• Task goal:
The answer must be the full listing, word for word, with no pictures in it.

• Dataset section:
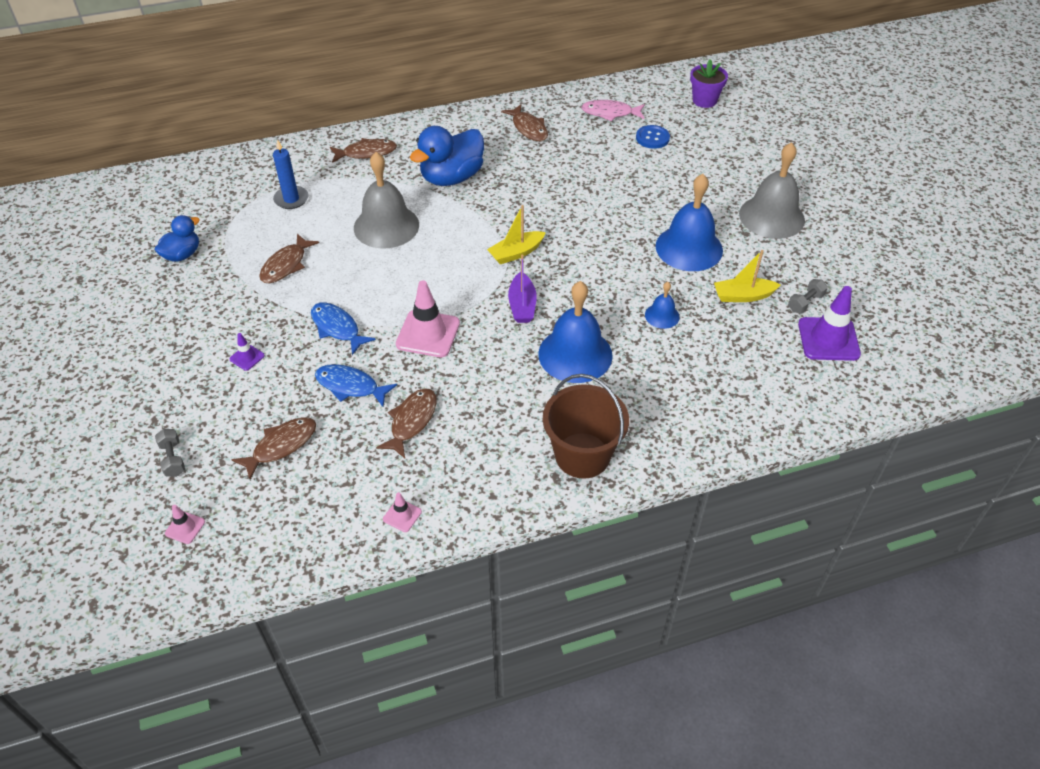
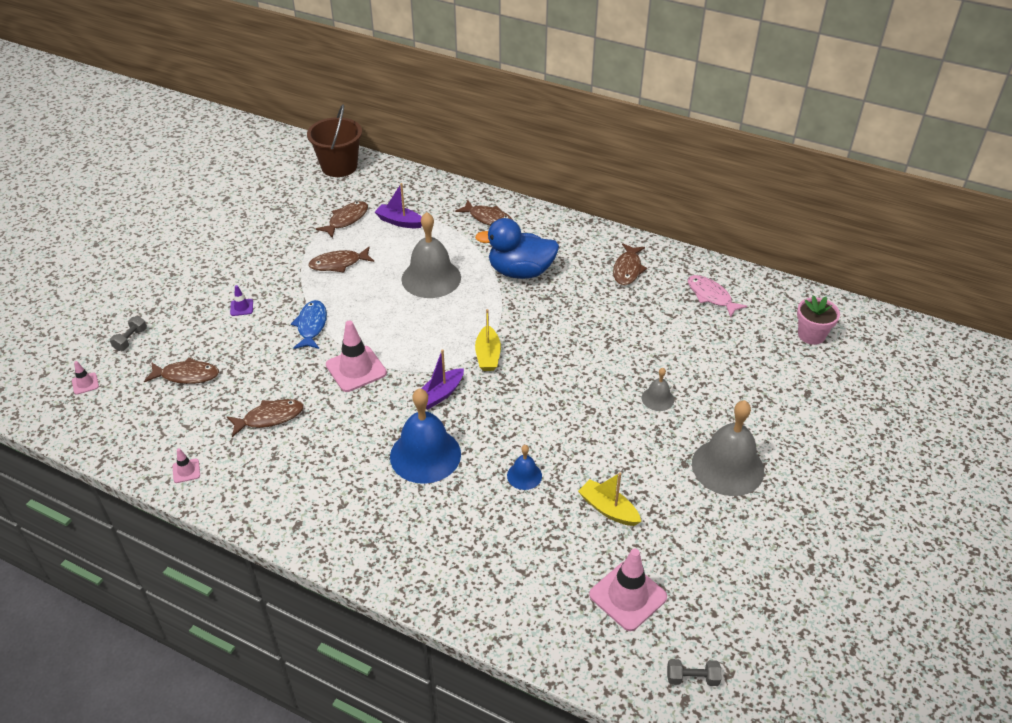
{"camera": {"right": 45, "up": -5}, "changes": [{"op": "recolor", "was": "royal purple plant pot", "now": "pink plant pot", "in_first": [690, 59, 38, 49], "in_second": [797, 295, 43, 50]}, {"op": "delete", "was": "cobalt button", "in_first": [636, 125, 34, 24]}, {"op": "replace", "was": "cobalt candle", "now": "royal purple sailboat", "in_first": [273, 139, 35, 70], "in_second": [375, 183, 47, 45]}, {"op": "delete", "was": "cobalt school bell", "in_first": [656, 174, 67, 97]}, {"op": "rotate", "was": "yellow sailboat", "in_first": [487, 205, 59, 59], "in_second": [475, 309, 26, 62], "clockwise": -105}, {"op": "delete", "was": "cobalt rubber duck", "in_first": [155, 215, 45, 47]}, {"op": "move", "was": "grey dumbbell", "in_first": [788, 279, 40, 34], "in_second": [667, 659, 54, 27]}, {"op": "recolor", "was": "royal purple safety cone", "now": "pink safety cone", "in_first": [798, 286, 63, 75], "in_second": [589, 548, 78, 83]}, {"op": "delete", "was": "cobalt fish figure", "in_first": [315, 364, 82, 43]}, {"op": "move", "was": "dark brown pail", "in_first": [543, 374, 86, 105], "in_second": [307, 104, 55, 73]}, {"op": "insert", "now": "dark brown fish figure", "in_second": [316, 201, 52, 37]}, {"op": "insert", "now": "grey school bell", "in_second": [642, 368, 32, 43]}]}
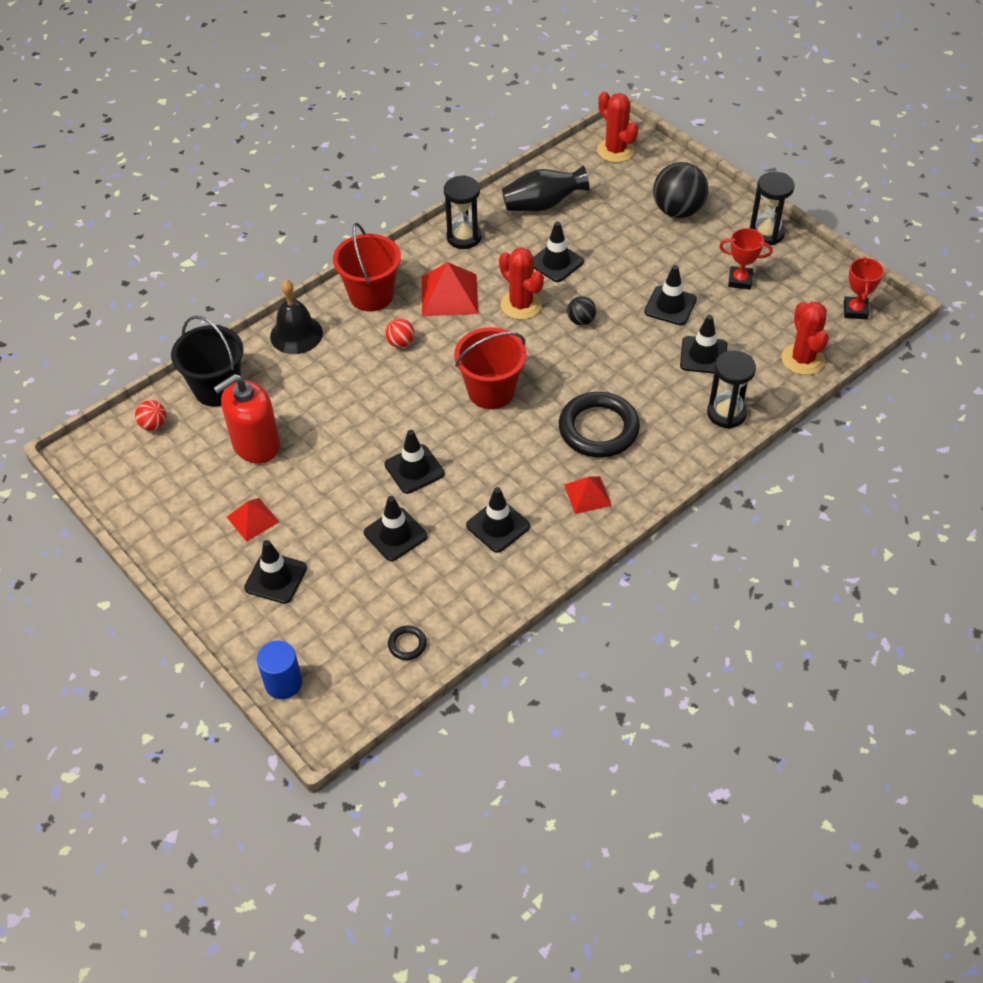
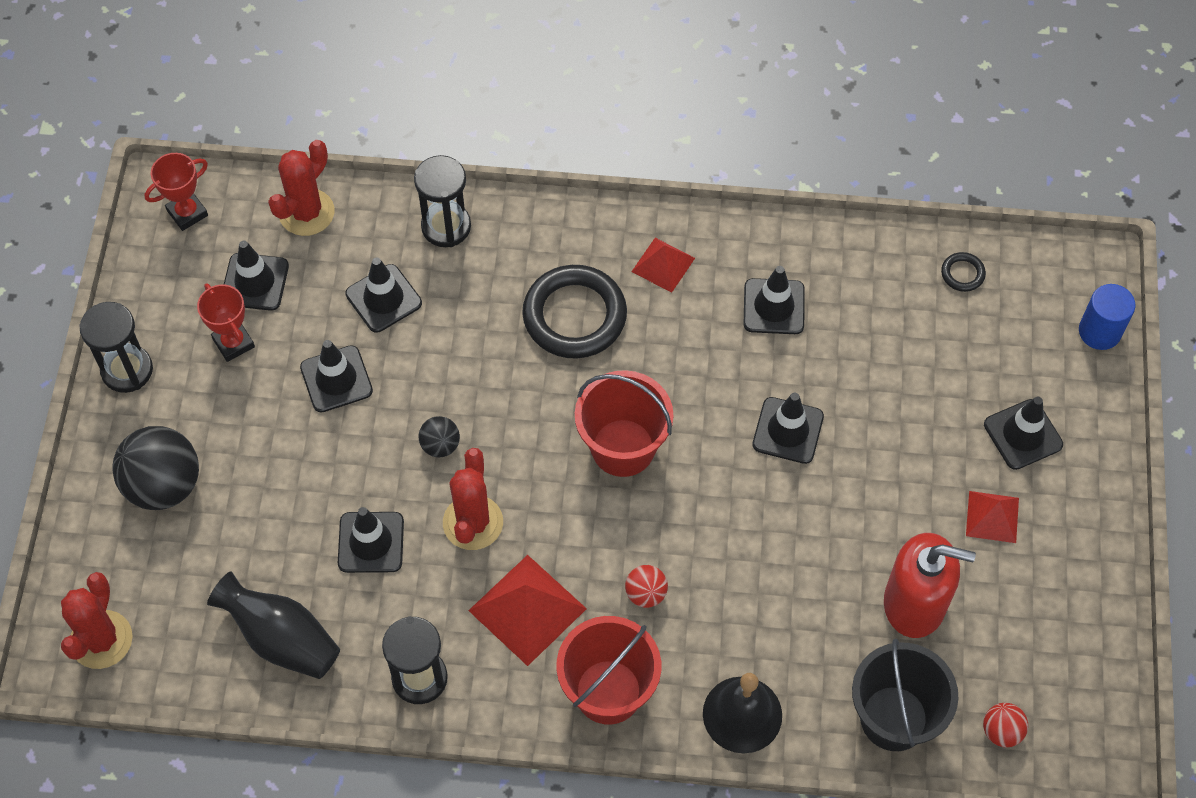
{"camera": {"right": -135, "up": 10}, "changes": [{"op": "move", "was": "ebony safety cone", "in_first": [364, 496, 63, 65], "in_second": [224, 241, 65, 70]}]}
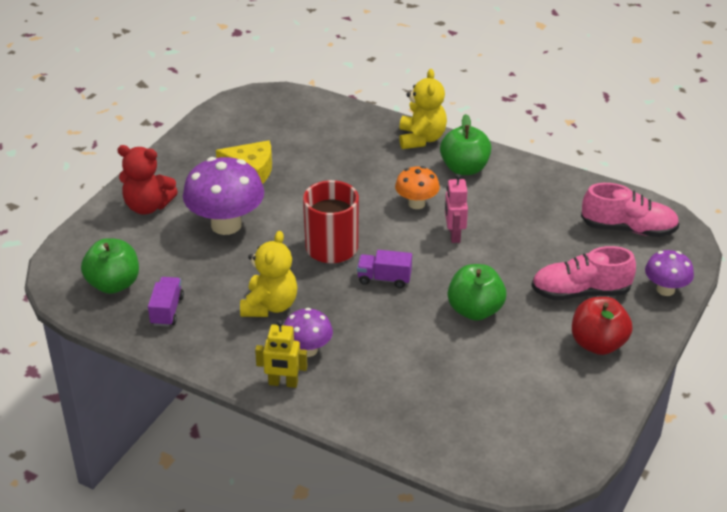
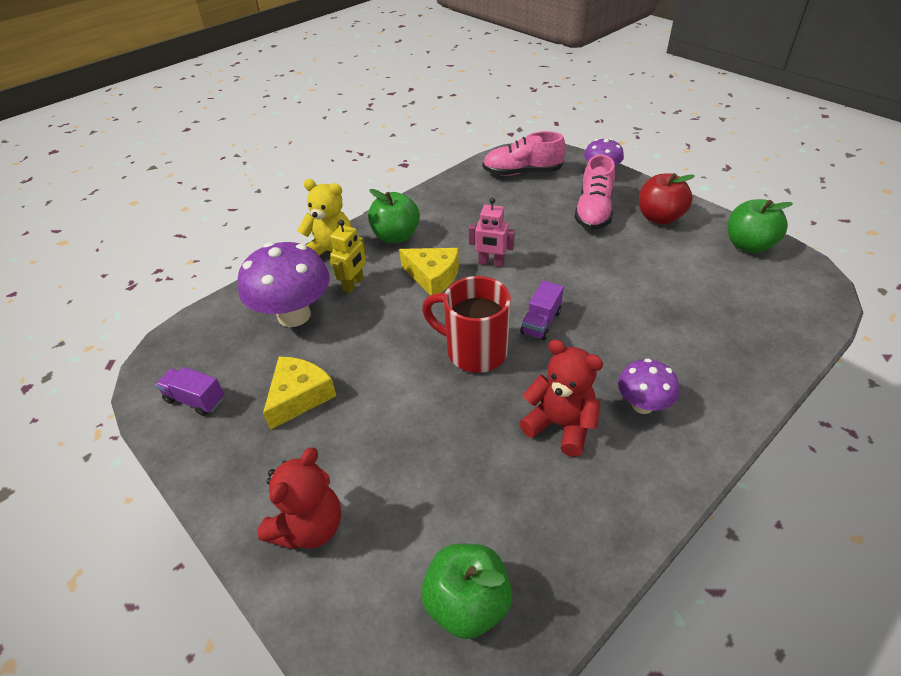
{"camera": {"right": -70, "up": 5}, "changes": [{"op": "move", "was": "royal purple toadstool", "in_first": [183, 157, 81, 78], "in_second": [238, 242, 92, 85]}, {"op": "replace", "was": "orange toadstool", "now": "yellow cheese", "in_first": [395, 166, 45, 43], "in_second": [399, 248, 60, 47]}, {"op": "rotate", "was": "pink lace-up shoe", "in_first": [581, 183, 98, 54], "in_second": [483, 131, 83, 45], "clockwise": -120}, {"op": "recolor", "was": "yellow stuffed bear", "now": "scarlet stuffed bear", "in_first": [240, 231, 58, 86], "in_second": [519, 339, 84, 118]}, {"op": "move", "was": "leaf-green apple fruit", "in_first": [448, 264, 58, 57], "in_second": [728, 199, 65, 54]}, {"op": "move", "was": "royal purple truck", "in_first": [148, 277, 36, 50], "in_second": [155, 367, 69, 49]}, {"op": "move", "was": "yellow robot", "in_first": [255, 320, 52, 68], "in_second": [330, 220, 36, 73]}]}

• Written response:
{"camera": {"right": 45, "up": -5}, "changes": [{"op": "recolor", "was": "royal purple plant pot", "now": "pink plant pot", "in_first": [690, 59, 38, 49], "in_second": [797, 295, 43, 50]}, {"op": "delete", "was": "cobalt button", "in_first": [636, 125, 34, 24]}, {"op": "replace", "was": "cobalt candle", "now": "royal purple sailboat", "in_first": [273, 139, 35, 70], "in_second": [375, 183, 47, 45]}, {"op": "delete", "was": "cobalt school bell", "in_first": [656, 174, 67, 97]}, {"op": "rotate", "was": "yellow sailboat", "in_first": [487, 205, 59, 59], "in_second": [475, 309, 26, 62], "clockwise": -105}, {"op": "delete", "was": "cobalt rubber duck", "in_first": [155, 215, 45, 47]}, {"op": "move", "was": "grey dumbbell", "in_first": [788, 279, 40, 34], "in_second": [667, 659, 54, 27]}, {"op": "recolor", "was": "royal purple safety cone", "now": "pink safety cone", "in_first": [798, 286, 63, 75], "in_second": [589, 548, 78, 83]}, {"op": "delete", "was": "cobalt fish figure", "in_first": [315, 364, 82, 43]}, {"op": "move", "was": "dark brown pail", "in_first": [543, 374, 86, 105], "in_second": [307, 104, 55, 73]}, {"op": "insert", "now": "dark brown fish figure", "in_second": [316, 201, 52, 37]}, {"op": "insert", "now": "grey school bell", "in_second": [642, 368, 32, 43]}]}
{"camera": {"right": -135, "up": 10}, "changes": [{"op": "move", "was": "ebony safety cone", "in_first": [364, 496, 63, 65], "in_second": [224, 241, 65, 70]}]}
{"camera": {"right": -70, "up": 5}, "changes": [{"op": "move", "was": "royal purple toadstool", "in_first": [183, 157, 81, 78], "in_second": [238, 242, 92, 85]}, {"op": "replace", "was": "orange toadstool", "now": "yellow cheese", "in_first": [395, 166, 45, 43], "in_second": [399, 248, 60, 47]}, {"op": "rotate", "was": "pink lace-up shoe", "in_first": [581, 183, 98, 54], "in_second": [483, 131, 83, 45], "clockwise": -120}, {"op": "recolor", "was": "yellow stuffed bear", "now": "scarlet stuffed bear", "in_first": [240, 231, 58, 86], "in_second": [519, 339, 84, 118]}, {"op": "move", "was": "leaf-green apple fruit", "in_first": [448, 264, 58, 57], "in_second": [728, 199, 65, 54]}, {"op": "move", "was": "royal purple truck", "in_first": [148, 277, 36, 50], "in_second": [155, 367, 69, 49]}, {"op": "move", "was": "yellow robot", "in_first": [255, 320, 52, 68], "in_second": [330, 220, 36, 73]}]}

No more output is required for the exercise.